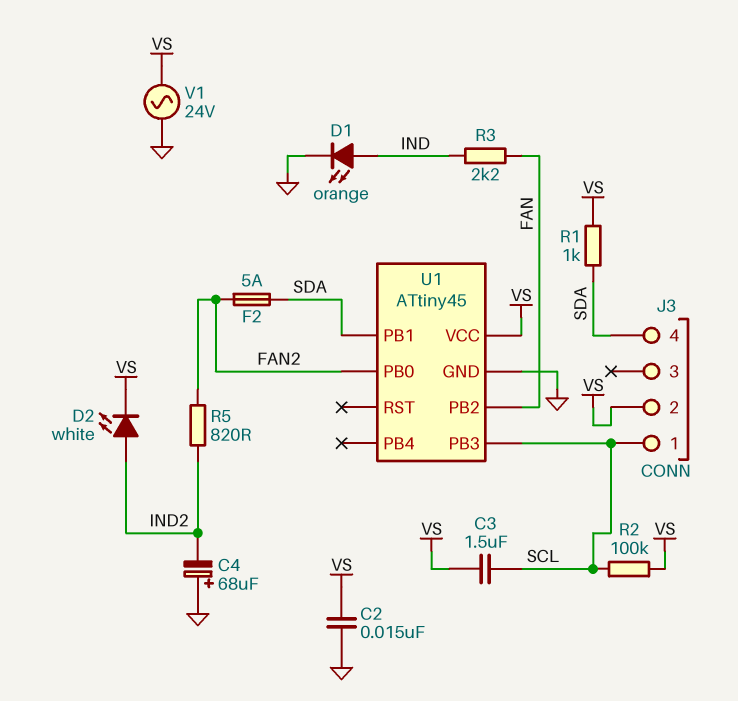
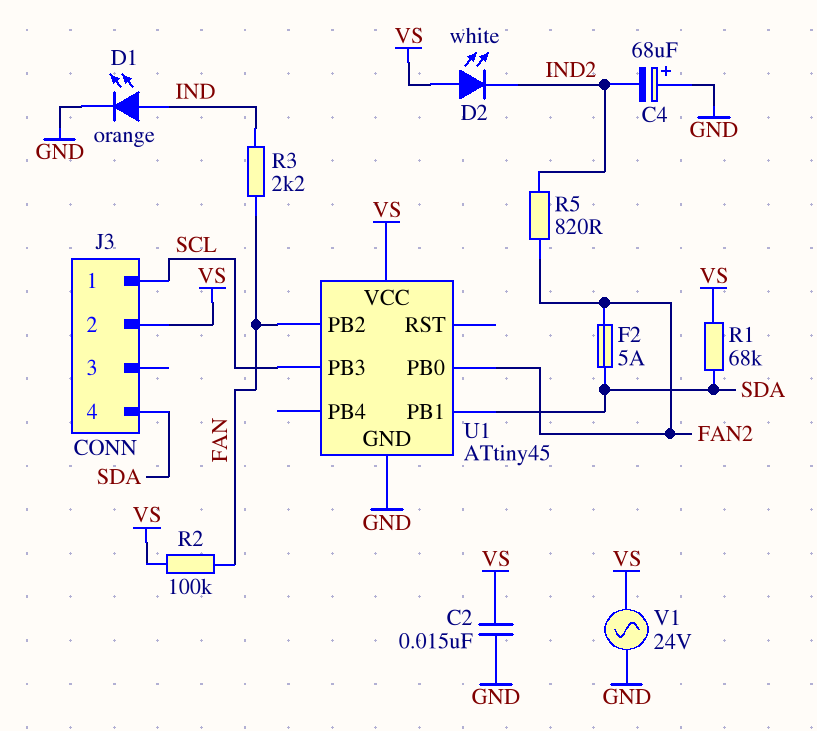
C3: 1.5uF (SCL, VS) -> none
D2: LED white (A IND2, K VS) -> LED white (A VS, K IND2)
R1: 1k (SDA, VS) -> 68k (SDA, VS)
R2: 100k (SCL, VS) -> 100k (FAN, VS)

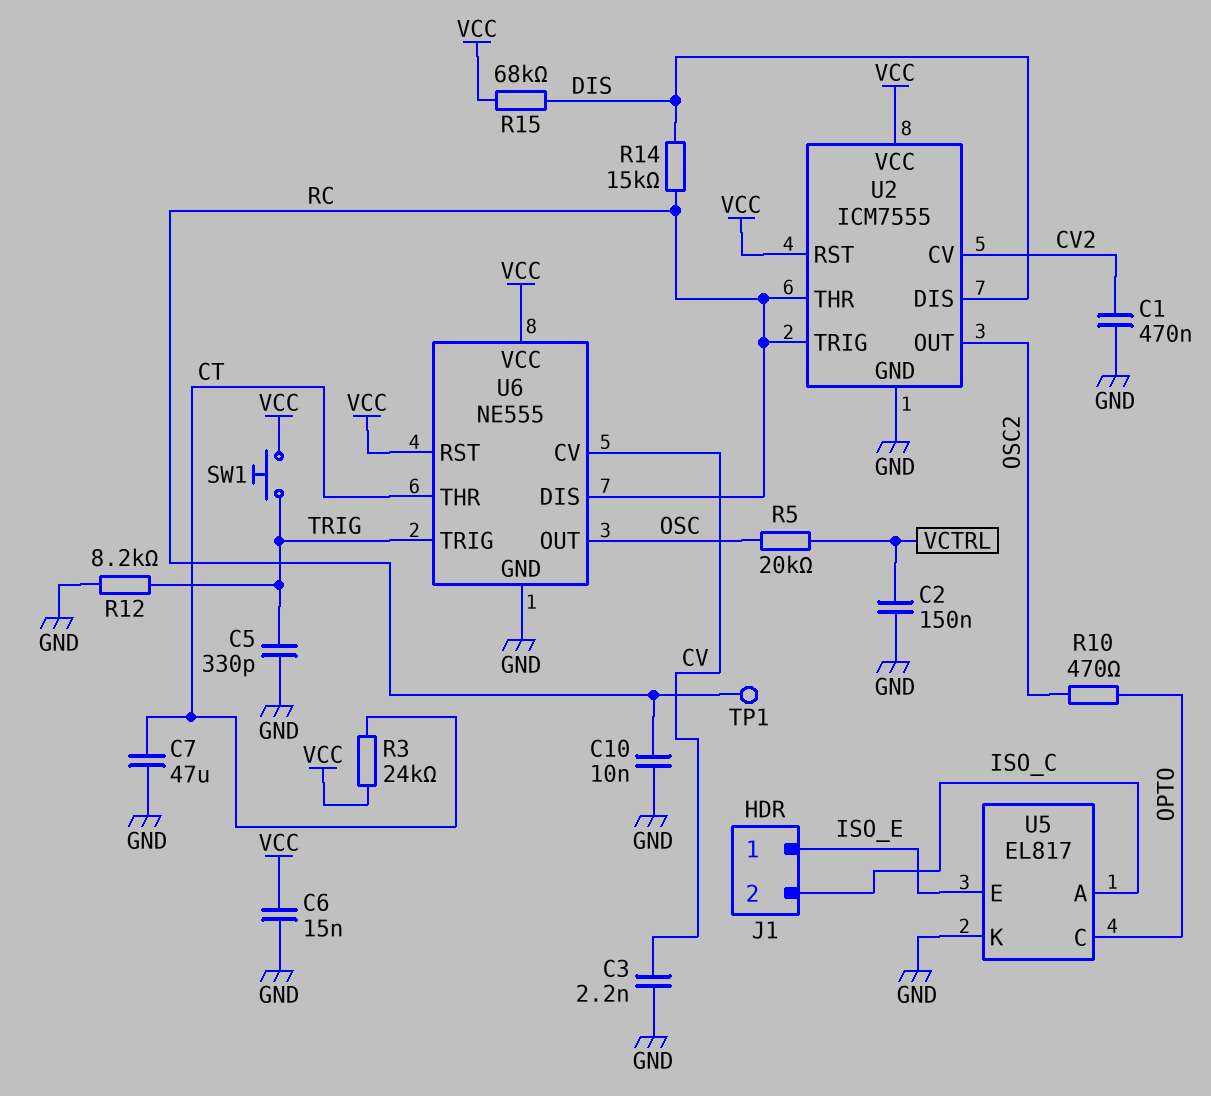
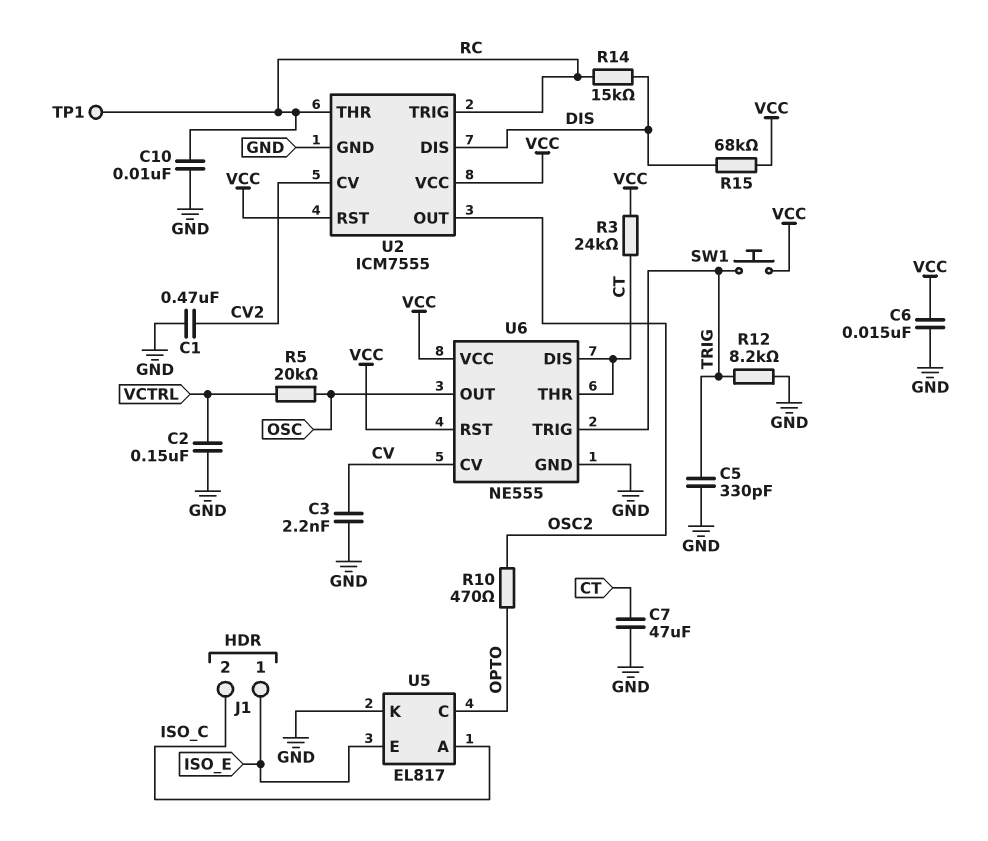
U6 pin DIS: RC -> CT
--
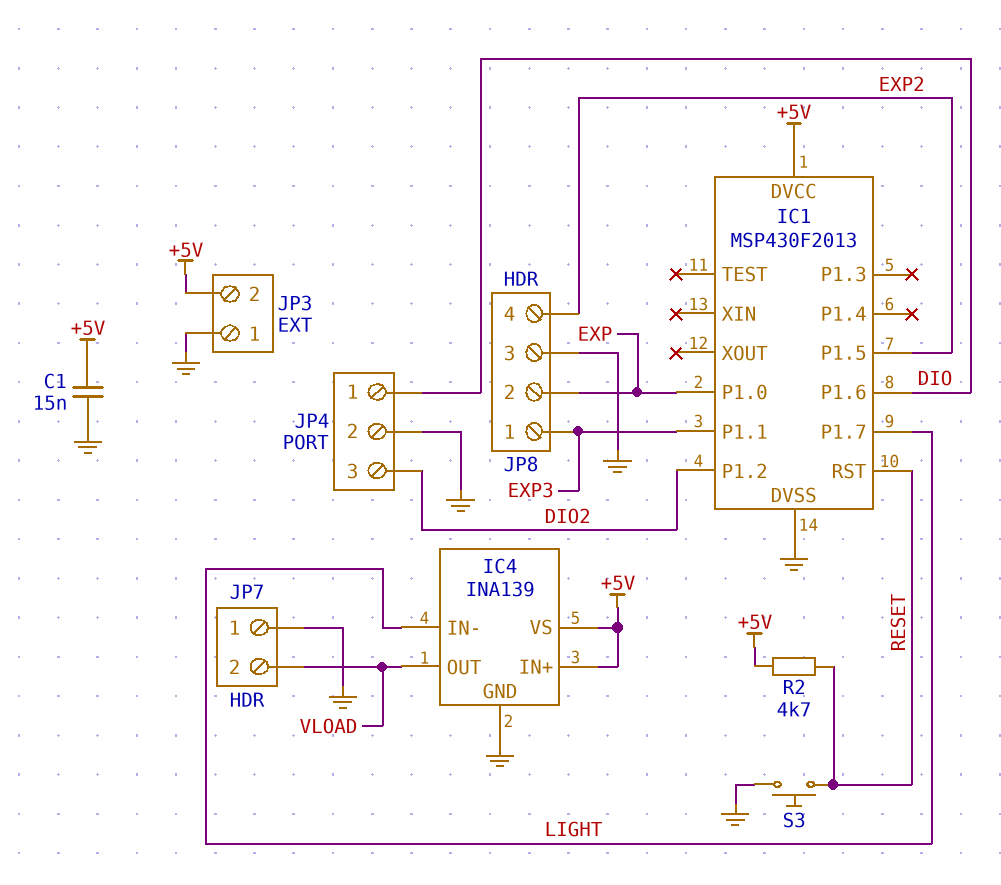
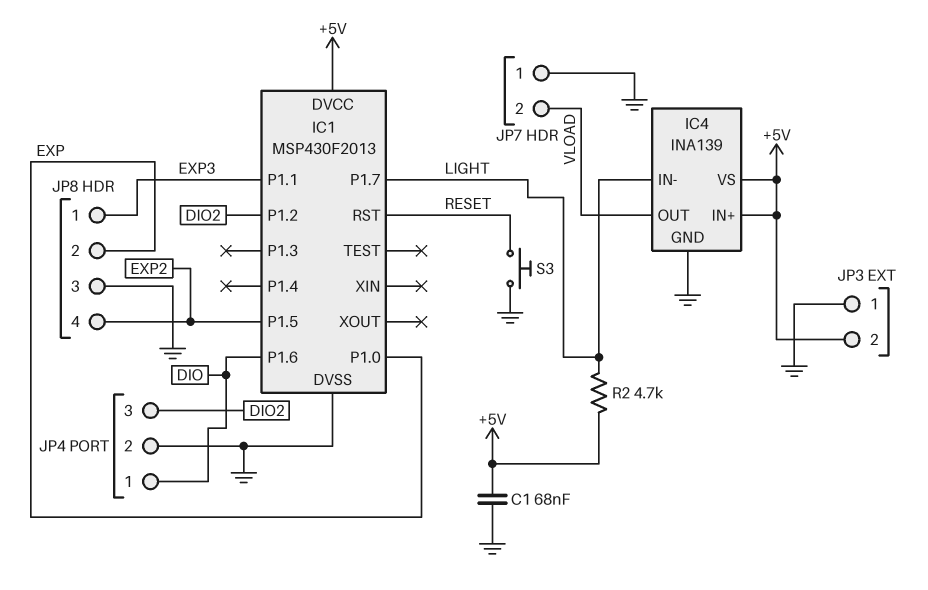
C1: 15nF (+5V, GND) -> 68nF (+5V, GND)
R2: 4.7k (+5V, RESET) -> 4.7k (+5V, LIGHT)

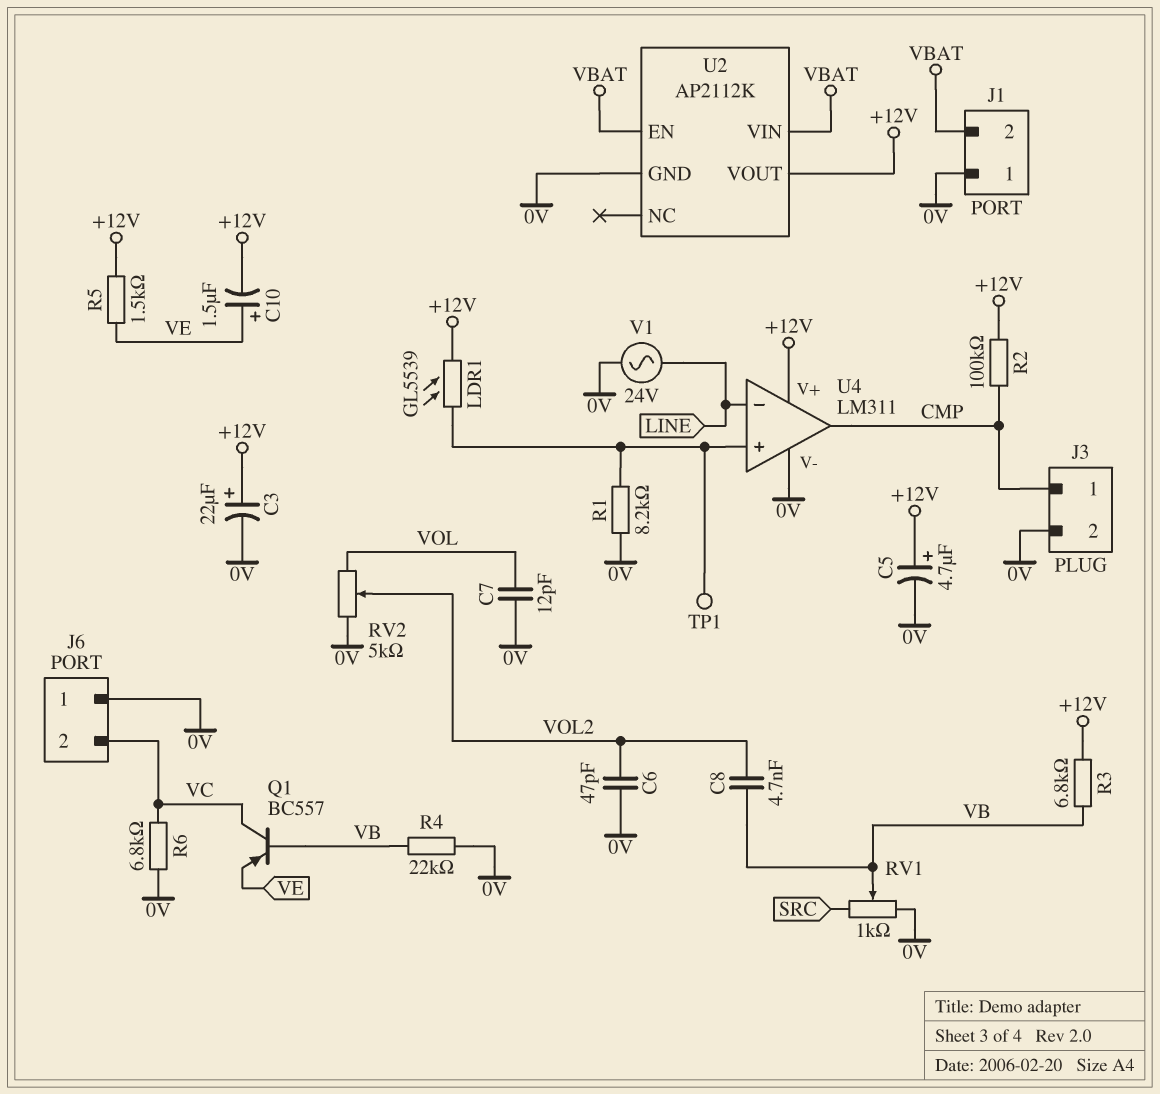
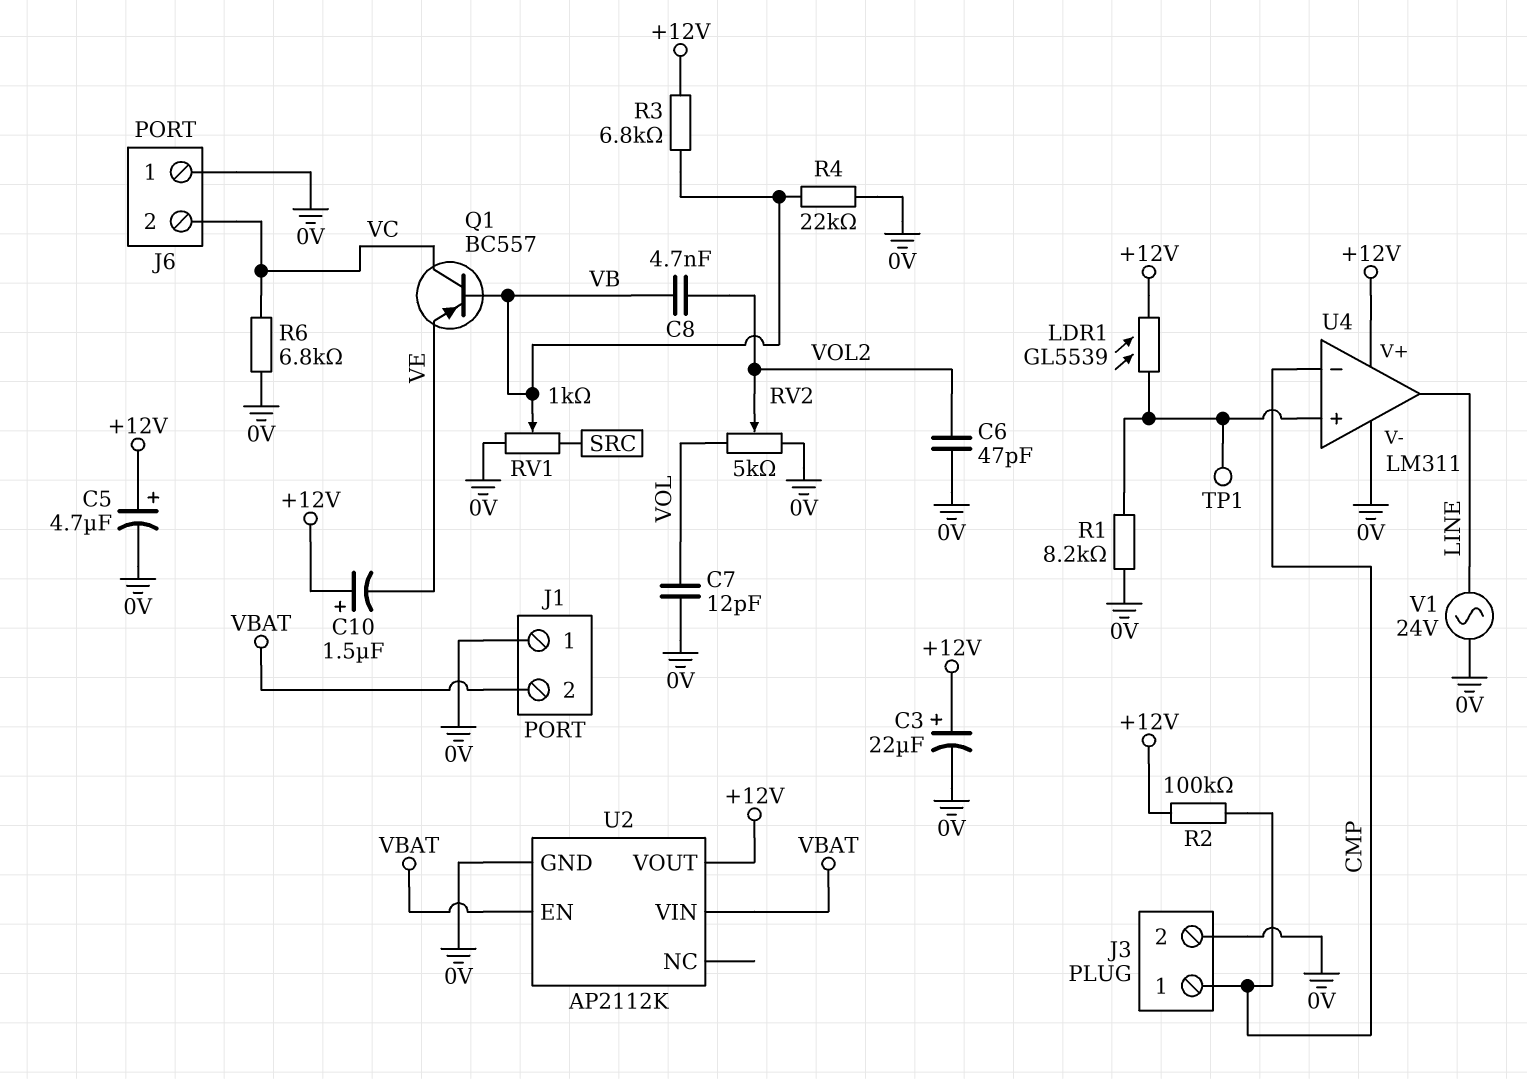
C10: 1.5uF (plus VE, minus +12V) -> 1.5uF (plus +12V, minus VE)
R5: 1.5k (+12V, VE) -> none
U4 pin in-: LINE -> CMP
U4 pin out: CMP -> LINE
...
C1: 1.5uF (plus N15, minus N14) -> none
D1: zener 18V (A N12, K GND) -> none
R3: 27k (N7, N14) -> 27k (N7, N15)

◆ **Exercise instructions**: Using the entries above, transcribe exactly from the line that has "C3: 1.5uF (SCL, VS) -> none" through the line that has "U6 pin DIS: RC -> CT". Pictures are dropped.

◆ **Reply to the task**:
C3: 1.5uF (SCL, VS) -> none
D2: LED white (A IND2, K VS) -> LED white (A VS, K IND2)
R1: 1k (SDA, VS) -> 68k (SDA, VS)
R2: 100k (SCL, VS) -> 100k (FAN, VS)

U6 pin DIS: RC -> CT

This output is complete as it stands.